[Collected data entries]
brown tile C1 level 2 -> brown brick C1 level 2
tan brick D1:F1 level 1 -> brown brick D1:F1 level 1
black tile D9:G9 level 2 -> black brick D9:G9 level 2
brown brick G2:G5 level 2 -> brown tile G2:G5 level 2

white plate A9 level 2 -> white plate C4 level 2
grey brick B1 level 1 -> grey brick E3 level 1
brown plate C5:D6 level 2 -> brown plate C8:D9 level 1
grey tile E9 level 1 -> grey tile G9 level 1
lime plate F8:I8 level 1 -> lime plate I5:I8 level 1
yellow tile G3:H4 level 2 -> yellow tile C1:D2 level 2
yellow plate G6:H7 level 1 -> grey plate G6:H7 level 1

Problem to work on: Every entry should be printed again exactly as it stands.

Result for this task:
brown tile C1 level 2 -> brown brick C1 level 2
tan brick D1:F1 level 1 -> brown brick D1:F1 level 1
black tile D9:G9 level 2 -> black brick D9:G9 level 2
brown brick G2:G5 level 2 -> brown tile G2:G5 level 2

white plate A9 level 2 -> white plate C4 level 2
grey brick B1 level 1 -> grey brick E3 level 1
brown plate C5:D6 level 2 -> brown plate C8:D9 level 1
grey tile E9 level 1 -> grey tile G9 level 1
lime plate F8:I8 level 1 -> lime plate I5:I8 level 1
yellow tile G3:H4 level 2 -> yellow tile C1:D2 level 2
yellow plate G6:H7 level 1 -> grey plate G6:H7 level 1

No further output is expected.